"""

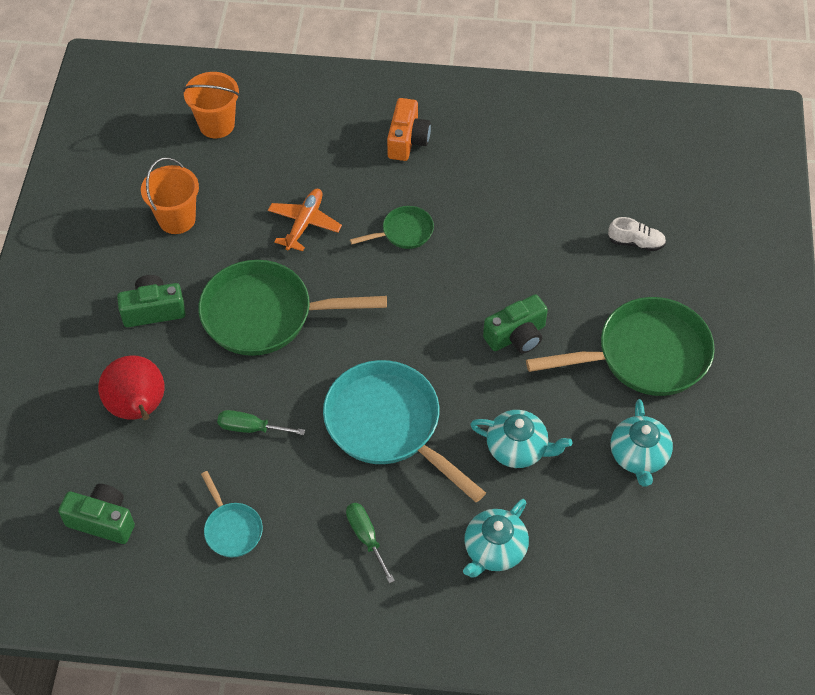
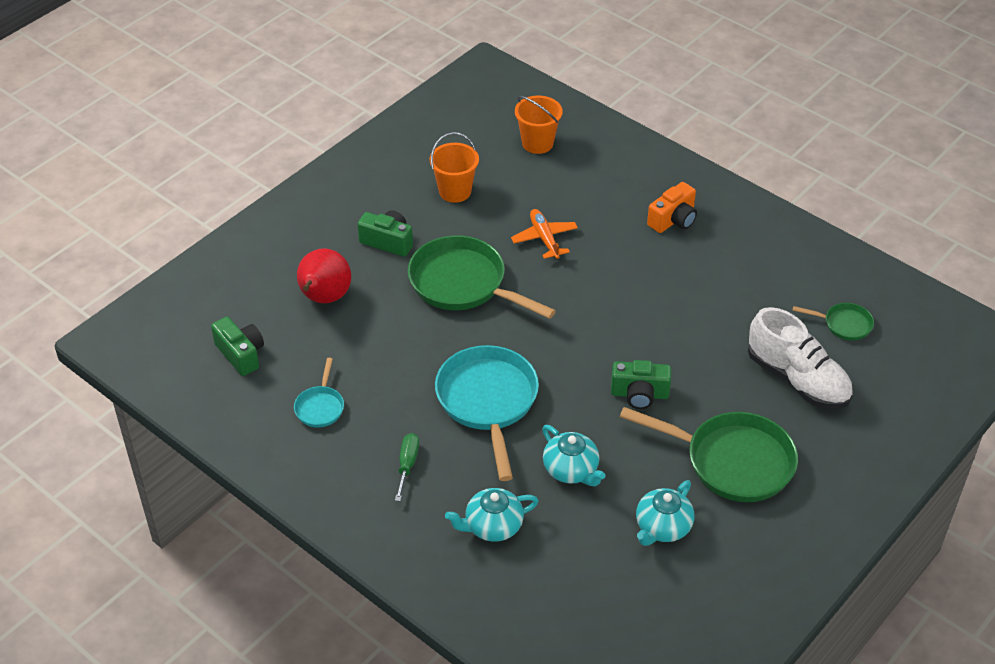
camera: 35 degrees right, 10 degrees down
(251, 428) = (389, 351): green screwdriver -> none
(304, 223) = (544, 238): orange plane -> orange plane turned 75 degrees counterclockwise
(403, 232) = (614, 280): green pan -> green pan (844, 324)
(636, 242) = (797, 379): white shoe -> white shoe, size x2.21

"""

[The task] What you return should consist solely of the lines from the one containing "(403, 232) = (614, 280): green" through the end of the entries above, reproduced exactly.

[Worked solution]
(403, 232) = (614, 280): green pan -> green pan (844, 324)
(636, 242) = (797, 379): white shoe -> white shoe, size x2.21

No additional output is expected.